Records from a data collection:
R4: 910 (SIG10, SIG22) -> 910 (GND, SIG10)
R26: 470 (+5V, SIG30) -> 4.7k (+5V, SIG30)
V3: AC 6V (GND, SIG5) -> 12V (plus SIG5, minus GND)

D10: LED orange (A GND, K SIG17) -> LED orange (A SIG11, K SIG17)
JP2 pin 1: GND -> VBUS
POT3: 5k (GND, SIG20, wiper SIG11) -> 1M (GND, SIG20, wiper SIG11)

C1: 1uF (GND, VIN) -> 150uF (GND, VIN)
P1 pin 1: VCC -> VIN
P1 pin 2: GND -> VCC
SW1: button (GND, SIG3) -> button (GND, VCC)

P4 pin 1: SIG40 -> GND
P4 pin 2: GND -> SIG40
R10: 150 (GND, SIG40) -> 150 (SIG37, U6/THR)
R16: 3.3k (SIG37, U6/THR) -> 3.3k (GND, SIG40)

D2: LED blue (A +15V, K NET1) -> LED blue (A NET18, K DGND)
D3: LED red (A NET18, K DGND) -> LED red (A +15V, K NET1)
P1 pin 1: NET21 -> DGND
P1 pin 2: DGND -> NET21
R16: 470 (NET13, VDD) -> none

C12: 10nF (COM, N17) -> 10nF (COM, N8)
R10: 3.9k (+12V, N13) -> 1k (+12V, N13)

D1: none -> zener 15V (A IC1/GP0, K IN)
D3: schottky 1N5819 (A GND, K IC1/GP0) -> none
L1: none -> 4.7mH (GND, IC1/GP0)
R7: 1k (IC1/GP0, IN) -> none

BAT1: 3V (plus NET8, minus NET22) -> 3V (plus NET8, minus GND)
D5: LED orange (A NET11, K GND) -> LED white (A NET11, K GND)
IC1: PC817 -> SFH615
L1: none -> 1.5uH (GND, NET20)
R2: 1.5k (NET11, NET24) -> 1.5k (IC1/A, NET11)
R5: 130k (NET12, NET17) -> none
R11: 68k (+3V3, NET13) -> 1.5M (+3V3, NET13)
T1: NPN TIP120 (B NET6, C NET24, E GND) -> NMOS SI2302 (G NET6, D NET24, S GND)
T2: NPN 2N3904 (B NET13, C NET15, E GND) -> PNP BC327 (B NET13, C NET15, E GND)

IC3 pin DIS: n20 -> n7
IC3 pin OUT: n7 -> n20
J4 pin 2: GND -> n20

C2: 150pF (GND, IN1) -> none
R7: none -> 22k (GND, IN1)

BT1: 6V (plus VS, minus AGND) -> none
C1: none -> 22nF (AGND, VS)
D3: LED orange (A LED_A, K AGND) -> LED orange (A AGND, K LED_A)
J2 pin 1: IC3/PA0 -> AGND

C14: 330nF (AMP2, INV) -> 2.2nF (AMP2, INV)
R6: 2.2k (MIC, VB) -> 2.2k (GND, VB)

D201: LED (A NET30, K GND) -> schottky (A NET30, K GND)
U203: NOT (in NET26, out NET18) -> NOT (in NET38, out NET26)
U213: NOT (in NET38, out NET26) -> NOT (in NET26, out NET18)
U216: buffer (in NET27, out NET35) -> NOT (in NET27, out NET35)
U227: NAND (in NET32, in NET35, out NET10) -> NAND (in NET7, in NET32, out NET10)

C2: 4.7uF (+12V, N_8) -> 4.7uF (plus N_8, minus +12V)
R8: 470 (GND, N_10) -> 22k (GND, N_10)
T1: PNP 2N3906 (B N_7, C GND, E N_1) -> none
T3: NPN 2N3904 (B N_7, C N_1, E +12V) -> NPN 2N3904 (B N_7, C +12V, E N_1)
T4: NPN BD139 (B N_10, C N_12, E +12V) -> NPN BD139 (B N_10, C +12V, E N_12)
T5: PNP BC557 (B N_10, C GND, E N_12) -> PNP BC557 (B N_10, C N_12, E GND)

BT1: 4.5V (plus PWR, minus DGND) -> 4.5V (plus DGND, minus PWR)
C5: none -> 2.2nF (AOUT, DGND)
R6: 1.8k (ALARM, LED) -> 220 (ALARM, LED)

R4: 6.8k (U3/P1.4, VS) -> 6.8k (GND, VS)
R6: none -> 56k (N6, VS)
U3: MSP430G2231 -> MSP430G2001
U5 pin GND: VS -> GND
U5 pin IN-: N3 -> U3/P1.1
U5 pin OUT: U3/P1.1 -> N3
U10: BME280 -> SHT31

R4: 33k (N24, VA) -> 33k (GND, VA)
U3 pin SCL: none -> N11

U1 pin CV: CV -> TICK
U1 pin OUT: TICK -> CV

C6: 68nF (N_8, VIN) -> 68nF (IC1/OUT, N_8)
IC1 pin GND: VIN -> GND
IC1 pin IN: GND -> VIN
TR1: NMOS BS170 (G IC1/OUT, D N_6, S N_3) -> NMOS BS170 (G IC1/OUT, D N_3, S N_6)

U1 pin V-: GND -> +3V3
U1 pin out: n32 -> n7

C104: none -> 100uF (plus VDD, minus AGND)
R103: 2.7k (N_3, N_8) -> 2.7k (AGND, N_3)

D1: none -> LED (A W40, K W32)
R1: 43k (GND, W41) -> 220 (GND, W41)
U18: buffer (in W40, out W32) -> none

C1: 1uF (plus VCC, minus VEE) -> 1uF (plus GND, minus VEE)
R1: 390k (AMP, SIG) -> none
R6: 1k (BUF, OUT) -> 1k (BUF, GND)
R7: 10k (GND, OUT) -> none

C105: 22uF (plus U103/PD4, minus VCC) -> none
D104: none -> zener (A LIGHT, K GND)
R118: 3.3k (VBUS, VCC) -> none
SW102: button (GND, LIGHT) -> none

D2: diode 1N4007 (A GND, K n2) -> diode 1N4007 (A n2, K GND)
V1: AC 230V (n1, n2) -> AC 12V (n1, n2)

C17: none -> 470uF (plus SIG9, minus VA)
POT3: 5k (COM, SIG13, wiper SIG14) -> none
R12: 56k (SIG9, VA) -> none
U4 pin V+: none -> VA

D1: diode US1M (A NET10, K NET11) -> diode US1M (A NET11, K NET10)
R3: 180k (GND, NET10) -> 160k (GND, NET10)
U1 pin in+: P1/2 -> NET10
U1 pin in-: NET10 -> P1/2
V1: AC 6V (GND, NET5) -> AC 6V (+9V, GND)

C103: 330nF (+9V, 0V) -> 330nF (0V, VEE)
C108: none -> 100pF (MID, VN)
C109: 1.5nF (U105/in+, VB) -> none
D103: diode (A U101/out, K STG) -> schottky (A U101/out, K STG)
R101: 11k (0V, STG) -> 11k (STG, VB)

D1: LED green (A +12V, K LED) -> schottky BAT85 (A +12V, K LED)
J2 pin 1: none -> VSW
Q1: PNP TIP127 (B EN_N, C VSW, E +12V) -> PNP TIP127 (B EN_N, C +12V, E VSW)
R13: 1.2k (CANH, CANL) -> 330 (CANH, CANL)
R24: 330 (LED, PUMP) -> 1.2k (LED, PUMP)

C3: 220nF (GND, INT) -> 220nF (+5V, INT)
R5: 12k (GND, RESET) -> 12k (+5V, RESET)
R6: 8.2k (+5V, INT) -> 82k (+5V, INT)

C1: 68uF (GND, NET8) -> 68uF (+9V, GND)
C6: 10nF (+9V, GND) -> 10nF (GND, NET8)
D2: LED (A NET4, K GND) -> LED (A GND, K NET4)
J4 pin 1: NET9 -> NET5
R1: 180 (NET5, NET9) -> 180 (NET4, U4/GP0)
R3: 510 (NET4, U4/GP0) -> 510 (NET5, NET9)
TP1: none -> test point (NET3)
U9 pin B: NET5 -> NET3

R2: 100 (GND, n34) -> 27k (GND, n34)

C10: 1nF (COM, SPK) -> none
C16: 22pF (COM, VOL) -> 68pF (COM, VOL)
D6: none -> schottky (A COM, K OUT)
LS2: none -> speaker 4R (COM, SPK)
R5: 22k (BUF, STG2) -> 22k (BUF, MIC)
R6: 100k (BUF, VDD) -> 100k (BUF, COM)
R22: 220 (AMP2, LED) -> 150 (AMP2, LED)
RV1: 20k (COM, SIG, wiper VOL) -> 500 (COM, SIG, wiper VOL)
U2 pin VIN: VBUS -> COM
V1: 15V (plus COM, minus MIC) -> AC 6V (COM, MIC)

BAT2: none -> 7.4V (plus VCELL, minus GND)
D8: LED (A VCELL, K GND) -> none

- TASK TO CARRY OUT -
Look above for the line holding "J4 pin 1: NET9 -> NET5" and the line holding "C16: 22pF (COM, VOL) -> 68pF (COM, VOL)", then output exactly those two lines and every line between them, nothing more.

- WRITTEN REPLY -
J4 pin 1: NET9 -> NET5
R1: 180 (NET5, NET9) -> 180 (NET4, U4/GP0)
R3: 510 (NET4, U4/GP0) -> 510 (NET5, NET9)
TP1: none -> test point (NET3)
U9 pin B: NET5 -> NET3

R2: 100 (GND, n34) -> 27k (GND, n34)

C10: 1nF (COM, SPK) -> none
C16: 22pF (COM, VOL) -> 68pF (COM, VOL)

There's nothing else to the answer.